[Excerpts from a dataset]
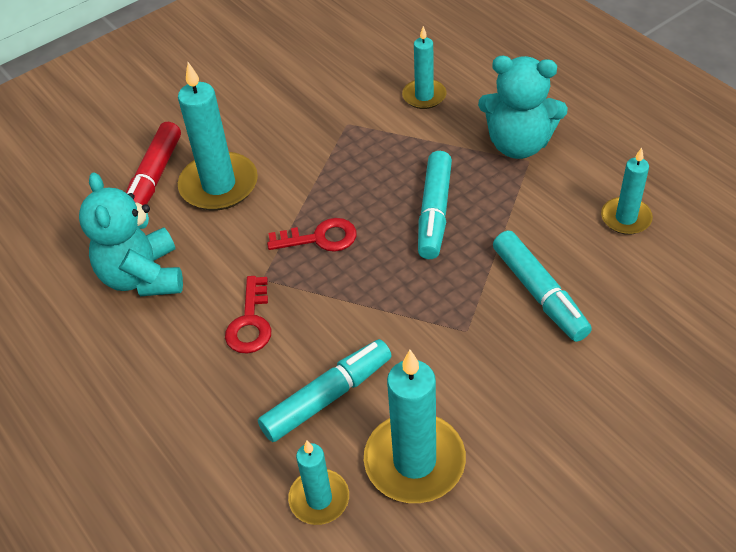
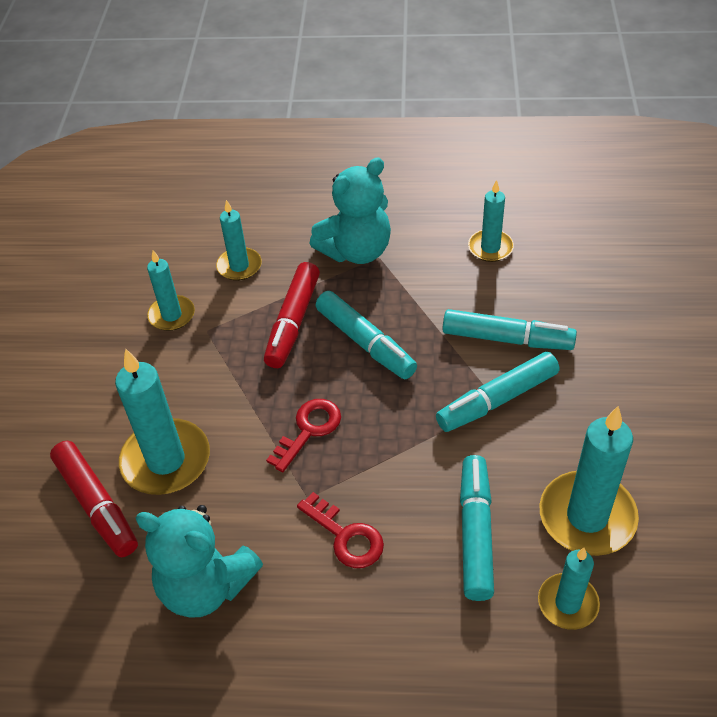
camera: 50 degrees left, 0 degrees up
(340, 97) = (172, 315): none -> turquoise candle
(406, 160) = (293, 322): none -> red marker
(468, 328) = (497, 400): none -> turquoise marker

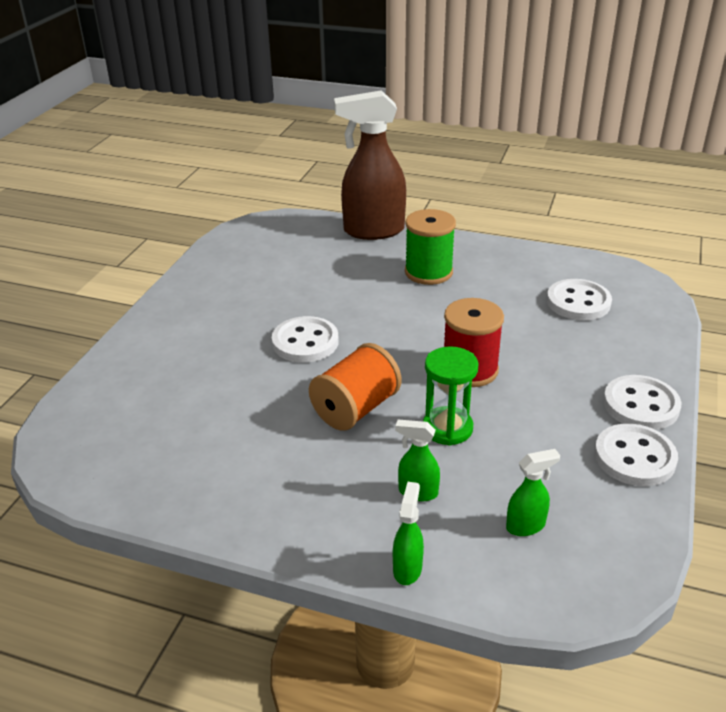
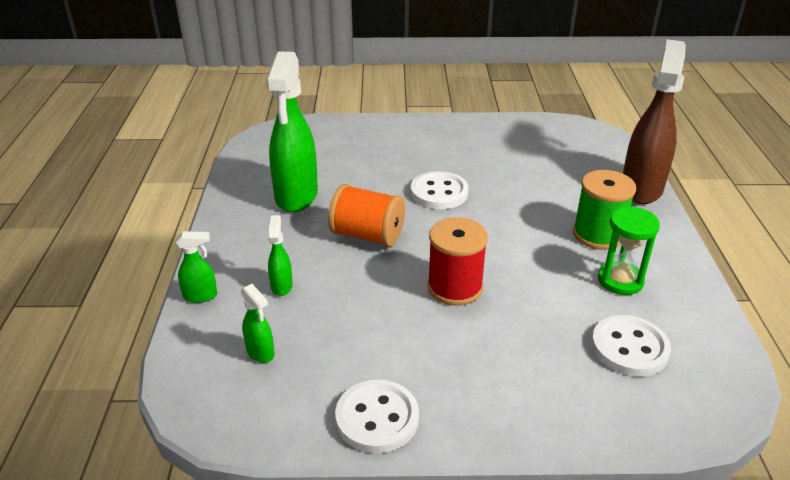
camera: 70 degrees right, 0 degrees up
(241, 452) = (296, 197): none -> green spray bottle
(373, 231) = (641, 188): brown spray bottle -> brown spray bottle turned 45 degrees clockwise
(447, 428) = (365, 288): green hourglass -> green hourglass (620, 280)
(640, 405) = (465, 417): white button -> none

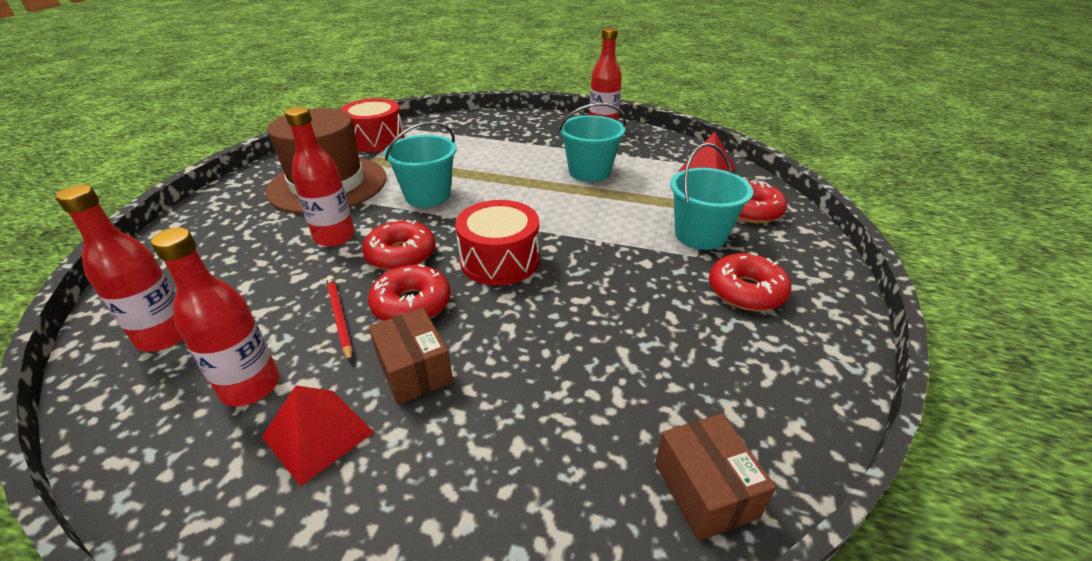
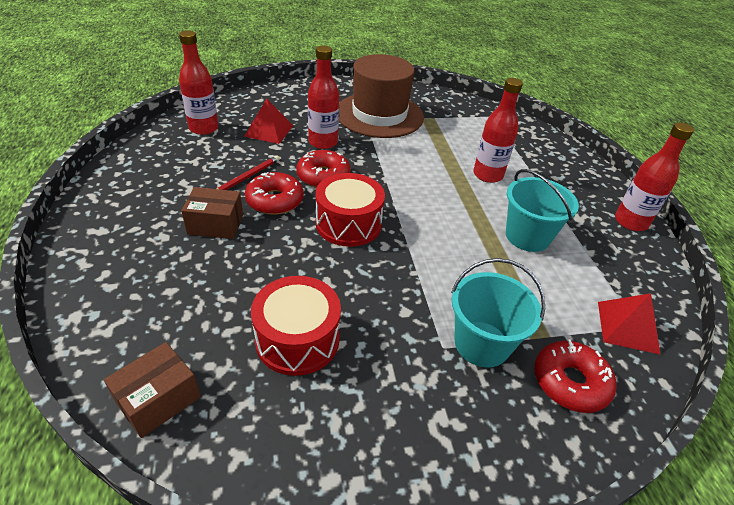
camera: 60 degrees right, 5 degrees up
(251, 387) = (179, 171): red bottle -> red bottle (488, 175)
(318, 434) = (154, 208): red pyramid -> red pyramid (269, 131)
(376, 140) = (458, 109): red drum -> red drum (297, 339)
(414, 370) = (215, 224): brown box -> brown box turned 60 degrees clockwise
(427, 195) = (404, 160): turquoise bucket -> none
(746, 291) = (409, 397): red donut -> none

What this task involves: Read the lines above. Gather those in which the string "turquoise" is found.

Output:
(340, 97) = (172, 315): none -> turquoise candle
(468, 328) = (497, 400): none -> turquoise marker
(427, 195) = (404, 160): turquoise bucket -> none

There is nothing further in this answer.